*** Opening SOURCE DATA ***

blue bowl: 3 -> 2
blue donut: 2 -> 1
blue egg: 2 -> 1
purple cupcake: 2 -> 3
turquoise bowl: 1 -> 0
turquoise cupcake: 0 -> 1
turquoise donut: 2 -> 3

*** Closing SOURCE DATA ***
*** Opening SOURCE DATA ***

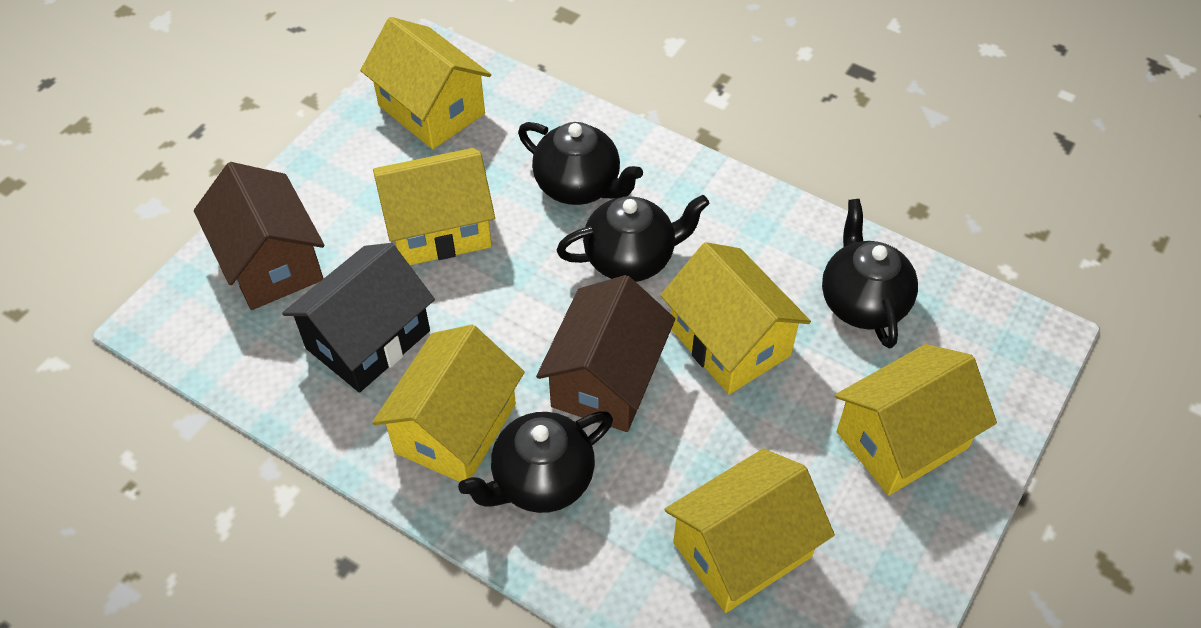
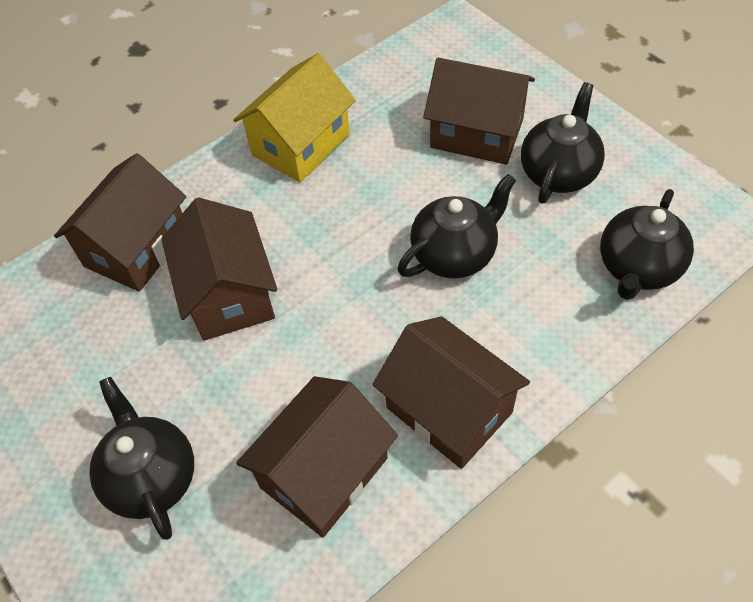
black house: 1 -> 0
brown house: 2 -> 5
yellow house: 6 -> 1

*** Closing SOURCE DATA ***
*** Opening SOURCE DATA ***

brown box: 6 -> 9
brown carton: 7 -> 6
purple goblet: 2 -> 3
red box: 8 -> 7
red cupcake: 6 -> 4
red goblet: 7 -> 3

*** Closing SOURCE DATA ***

*TASK TO CARRY OUT*: From the listing above, count every line where the word "blue" occurs; the answer is that number and nothing else.

*WRITTEN SOLUTION*: 3